TASK DESCRIPTION: Copy every entry below verbatim, except for images.

(Records from a dataset)
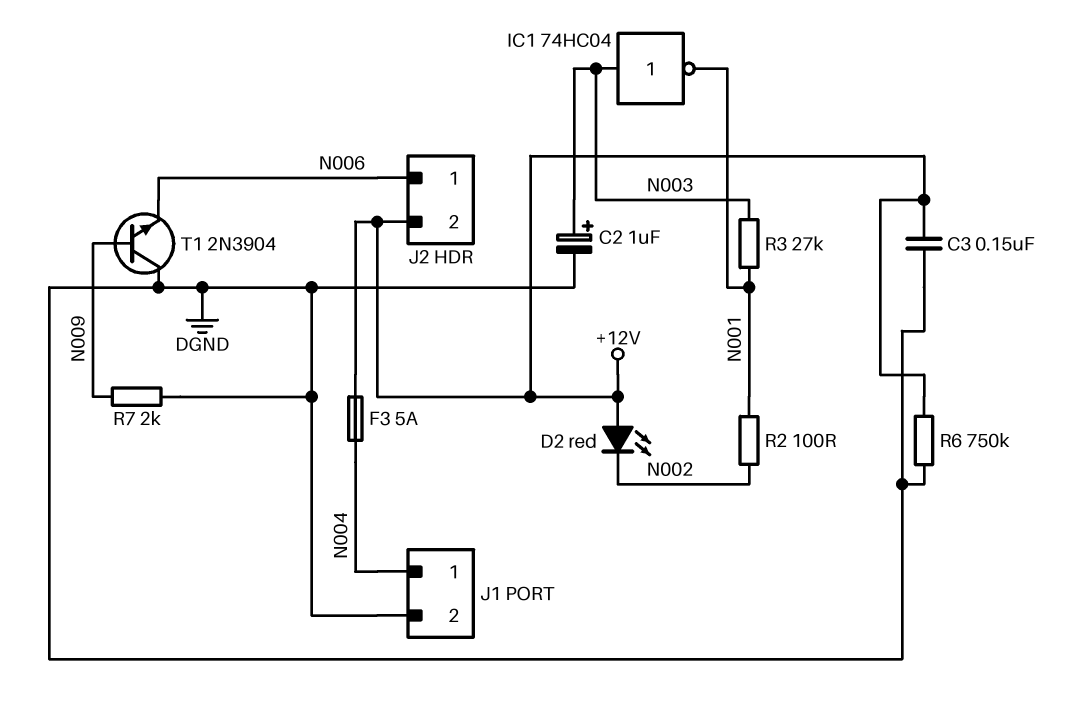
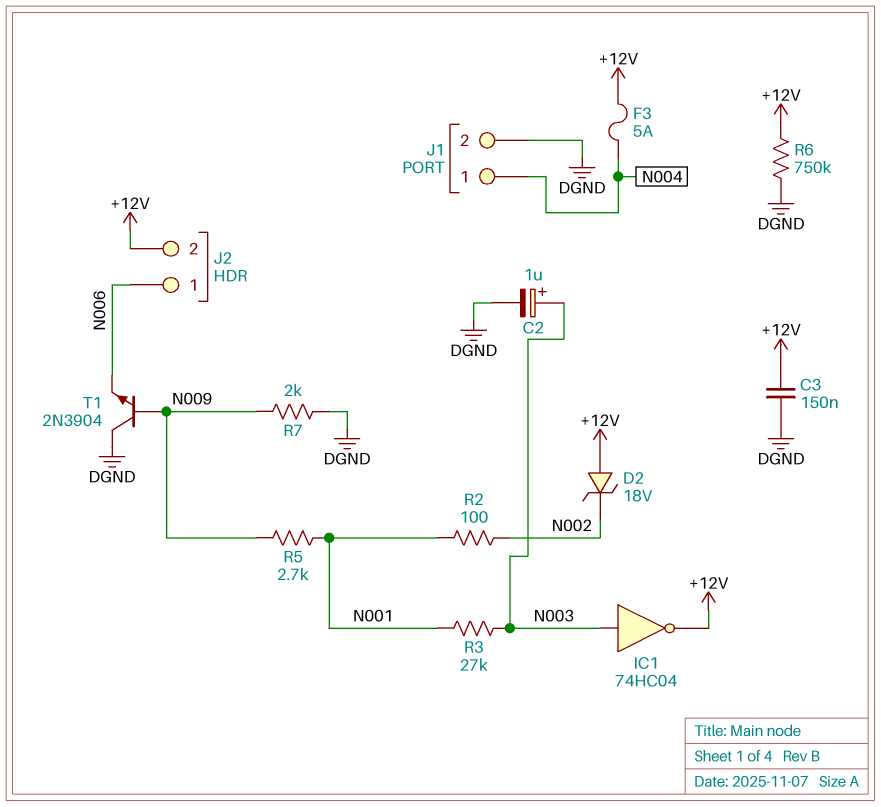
D2: LED red (A +12V, K N002) -> zener 18V (A +12V, K N002)
IC1: NOT 74HC04 (in N003, out N001) -> NOT 74HC04 (in N003, out +12V)
R5: none -> 2.7k (N001, N009)

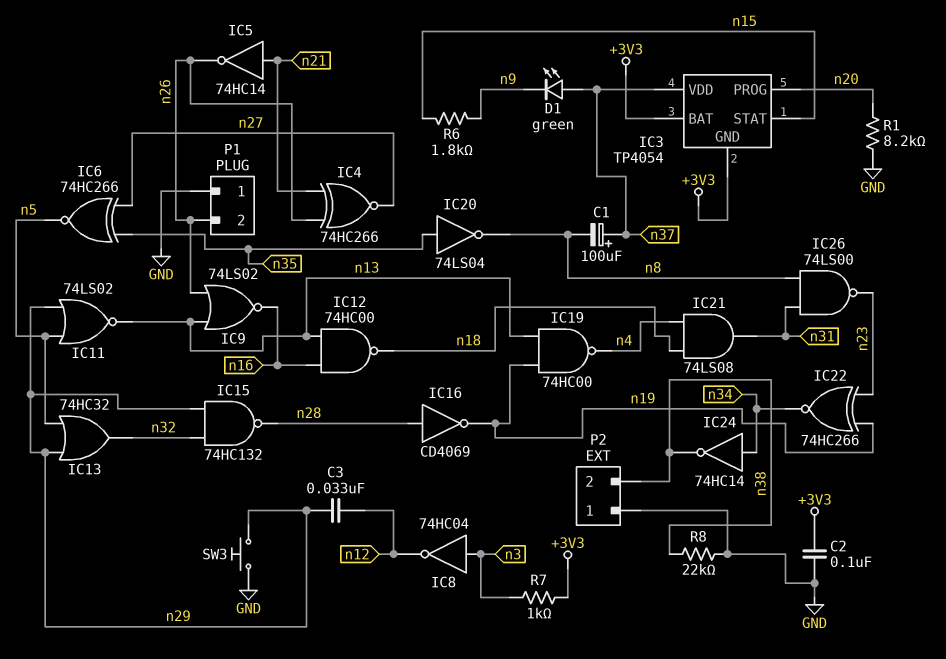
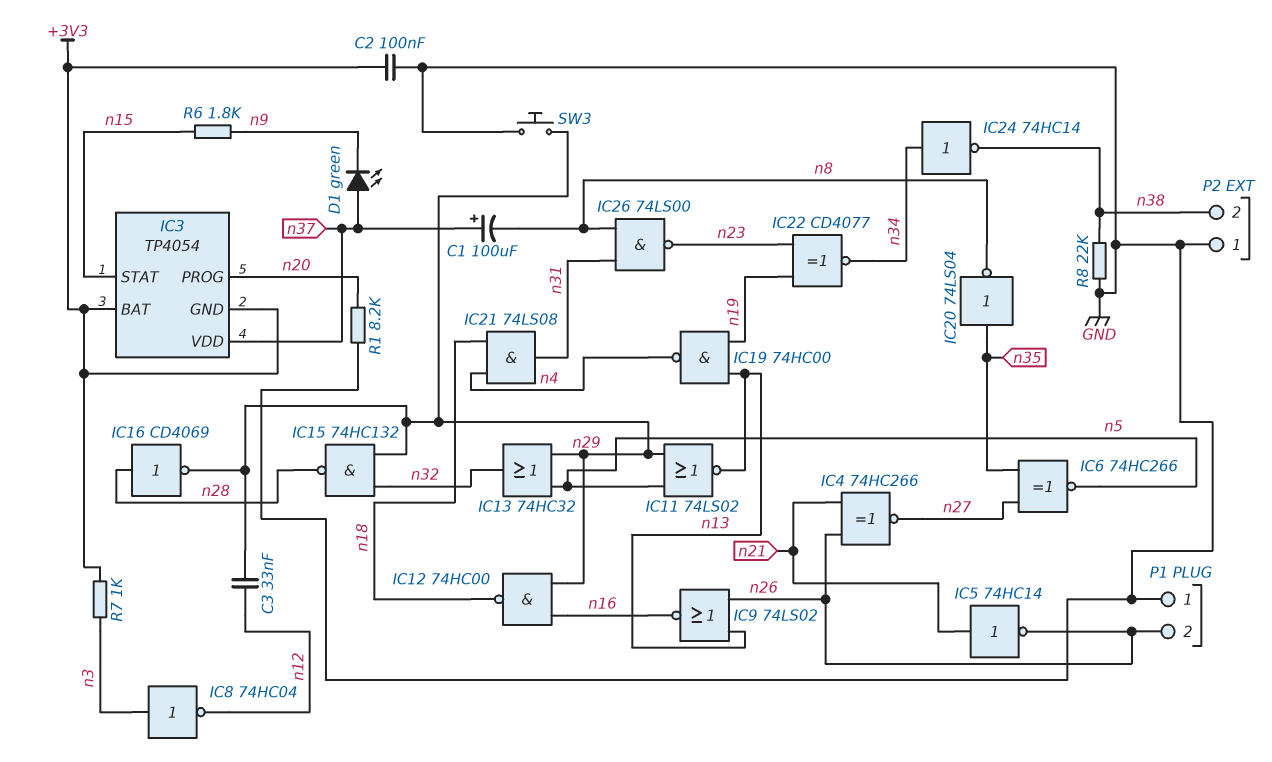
IC12: NAND 74HC00 (in n13, in n16, out n18) -> NAND 74HC00 (in n16, in n29, out n18)
IC16: NOT CD4069 (in n28, out n19) -> NOT CD4069 (in n28, out n29)
IC22: XNOR 74HC266 (in n19, in n23, out n34) -> XNOR CD4077 (in n19, in n23, out n34)

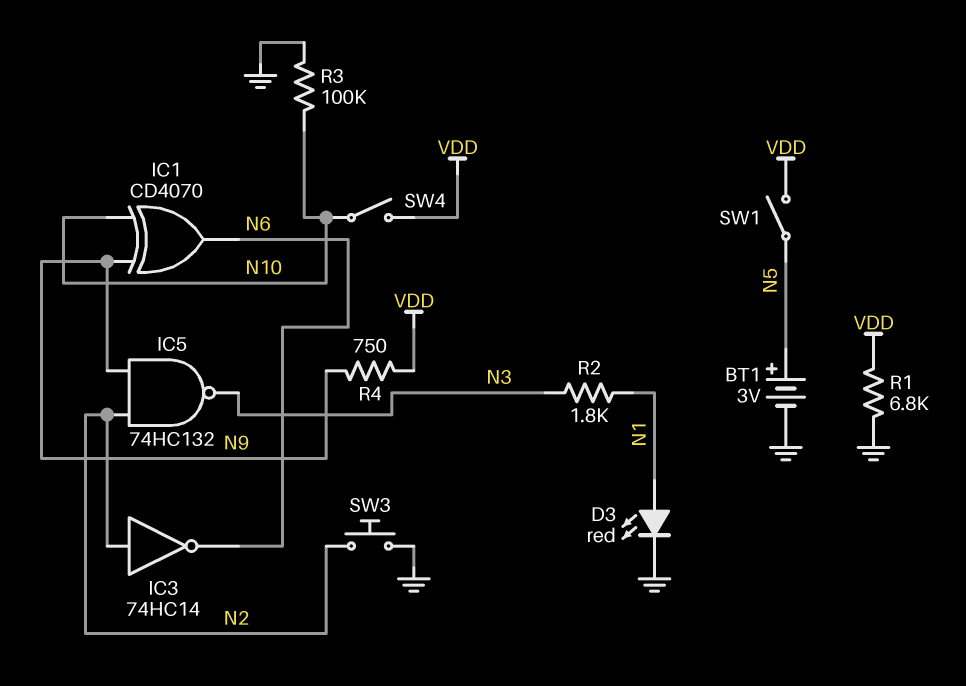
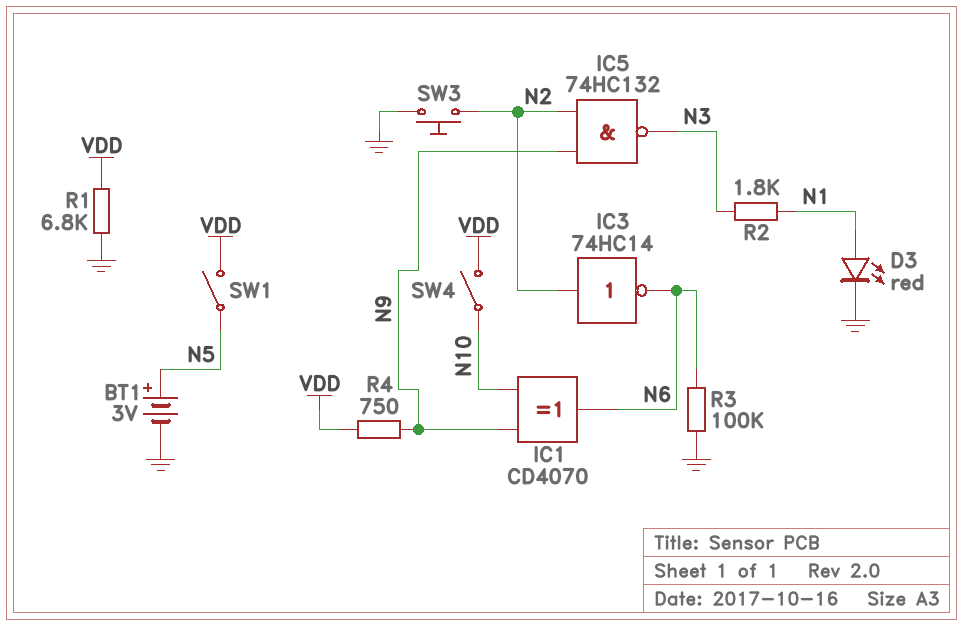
R3: 100k (GND, N10) -> 100k (GND, N6)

SOLUTION TO THIS PROBLEM:
D2: LED red (A +12V, K N002) -> zener 18V (A +12V, K N002)
IC1: NOT 74HC04 (in N003, out N001) -> NOT 74HC04 (in N003, out +12V)
R5: none -> 2.7k (N001, N009)

IC12: NAND 74HC00 (in n13, in n16, out n18) -> NAND 74HC00 (in n16, in n29, out n18)
IC16: NOT CD4069 (in n28, out n19) -> NOT CD4069 (in n28, out n29)
IC22: XNOR 74HC266 (in n19, in n23, out n34) -> XNOR CD4077 (in n19, in n23, out n34)

R3: 100k (GND, N10) -> 100k (GND, N6)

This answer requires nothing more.